**Extracted material:**
____________
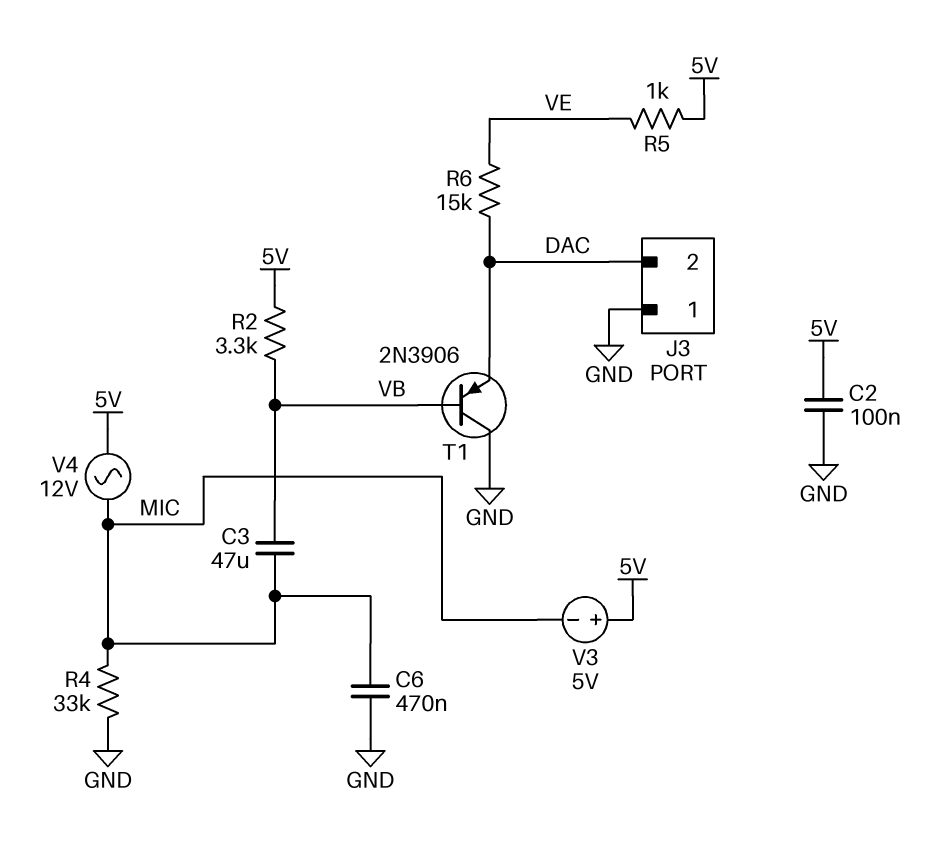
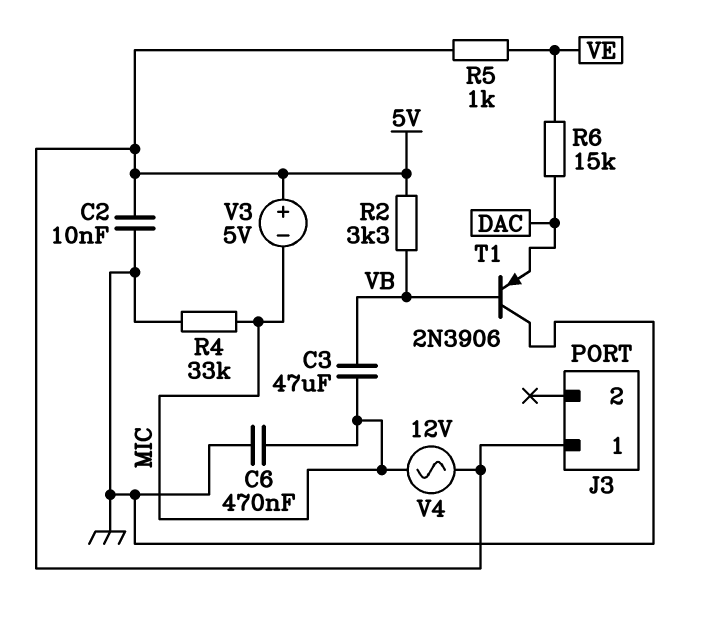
C2: 100nF (5V, GND) -> 10nF (5V, GND)
J3 pin 1: GND -> 5V
J3 pin 2: DAC -> none

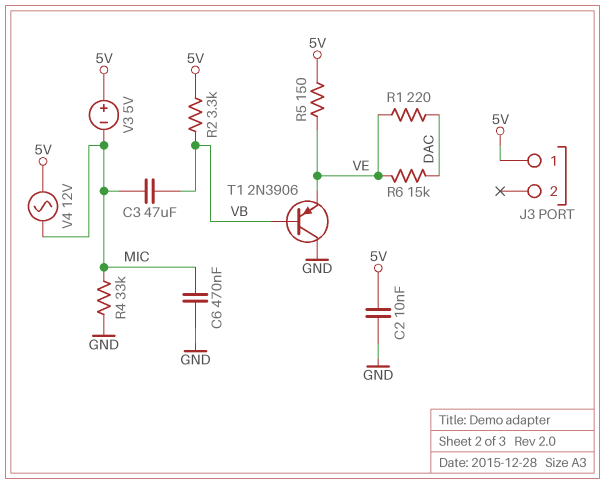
R1: none -> 220 (DAC, VE)
R5: 1k (5V, VE) -> 150 (5V, VE)
T1: PNP 2N3906 (B VB, C GND, E DAC) -> PNP 2N3906 (B VB, C GND, E VE)

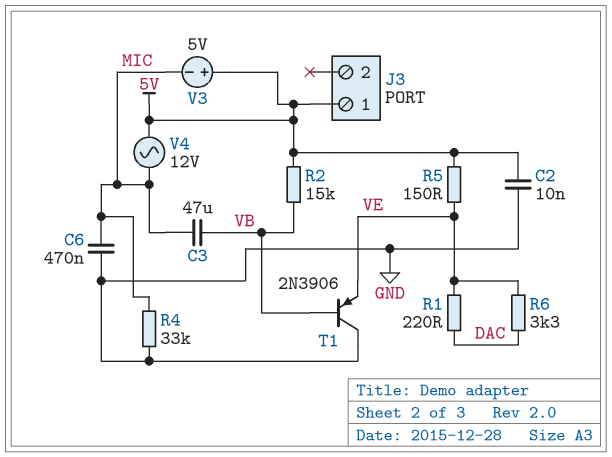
R2: 3.3k (5V, VB) -> 15k (5V, VB)
R6: 15k (DAC, VE) -> 3.3k (DAC, VE)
____________
**What is expected:** Leaving images out, please output every line of the data exactly.

**Task result:**
C2: 100nF (5V, GND) -> 10nF (5V, GND)
J3 pin 1: GND -> 5V
J3 pin 2: DAC -> none

R1: none -> 220 (DAC, VE)
R5: 1k (5V, VE) -> 150 (5V, VE)
T1: PNP 2N3906 (B VB, C GND, E DAC) -> PNP 2N3906 (B VB, C GND, E VE)

R2: 3.3k (5V, VB) -> 15k (5V, VB)
R6: 15k (DAC, VE) -> 3.3k (DAC, VE)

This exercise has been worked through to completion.